§ **BRIEF**:
Beginning with the line that contains "- recoloured: Sechskantmutter", copy each subsequent line of the data below through the last one, including both ends but not the pictures.

§ **DATA TO EXAMINE**:
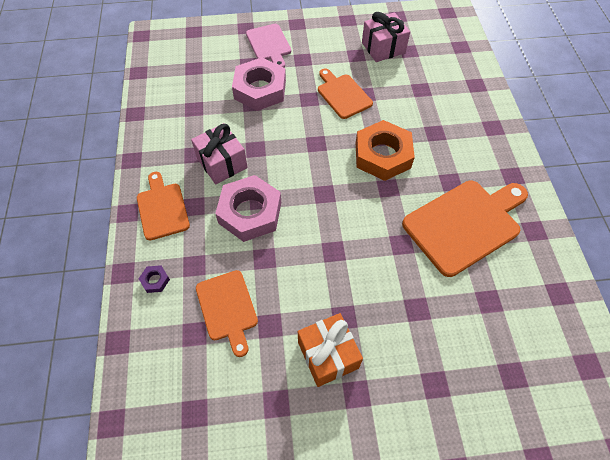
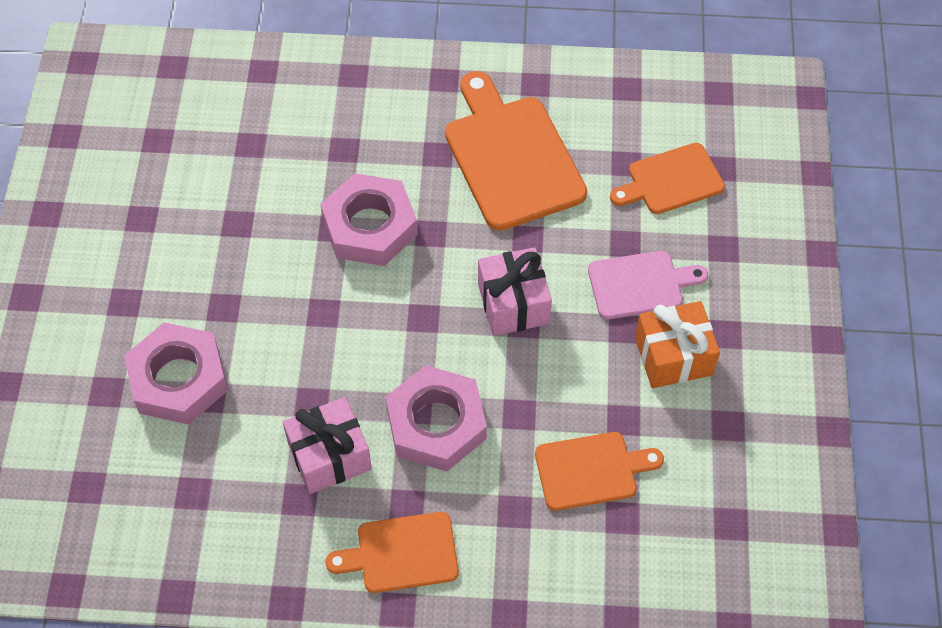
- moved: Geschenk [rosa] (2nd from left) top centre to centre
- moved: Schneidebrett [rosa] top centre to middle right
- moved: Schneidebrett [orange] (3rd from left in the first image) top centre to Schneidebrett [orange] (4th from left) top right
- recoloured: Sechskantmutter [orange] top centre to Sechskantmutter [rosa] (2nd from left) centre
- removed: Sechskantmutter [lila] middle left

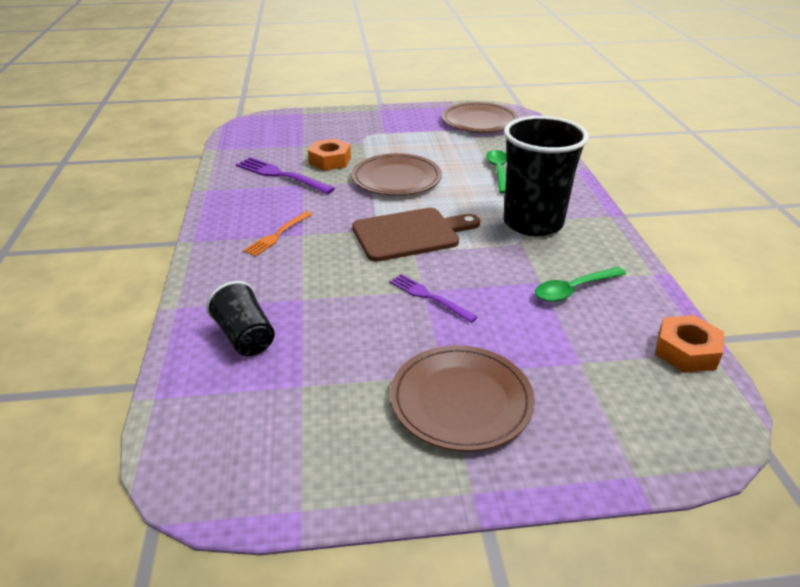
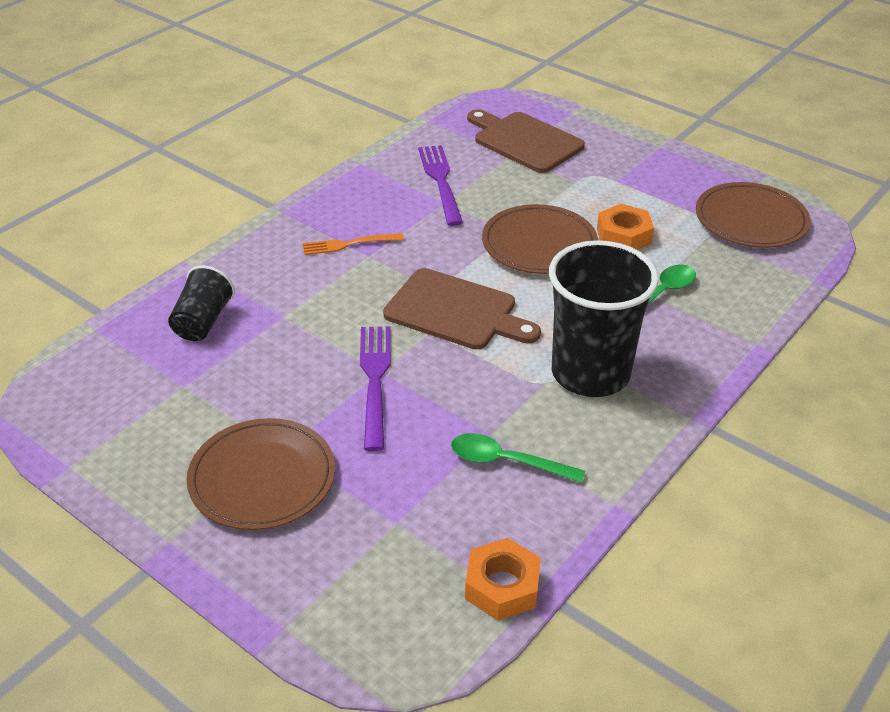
- moved: Sechskantmutter [orange] (1st from left in the first image) top centre to Sechskantmutter [orange] (2nd from left) top right
- resized: Gabel [lila] (2nd from left in the first image) centre = centre x1.52
- added: Schneidebrett [braun] (2nd from left) top centre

§ **OUTPUT FOR THIS TASK**:
- recoloured: Sechskantmutter [orange] top centre to Sechskantmutter [rosa] (2nd from left) centre
- removed: Sechskantmutter [lila] middle left

- moved: Sechskantmutter [orange] (1st from left in the first image) top centre to Sechskantmutter [orange] (2nd from left) top right
- resized: Gabel [lila] (2nd from left in the first image) centre = centre x1.52
- added: Schneidebrett [braun] (2nd from left) top centre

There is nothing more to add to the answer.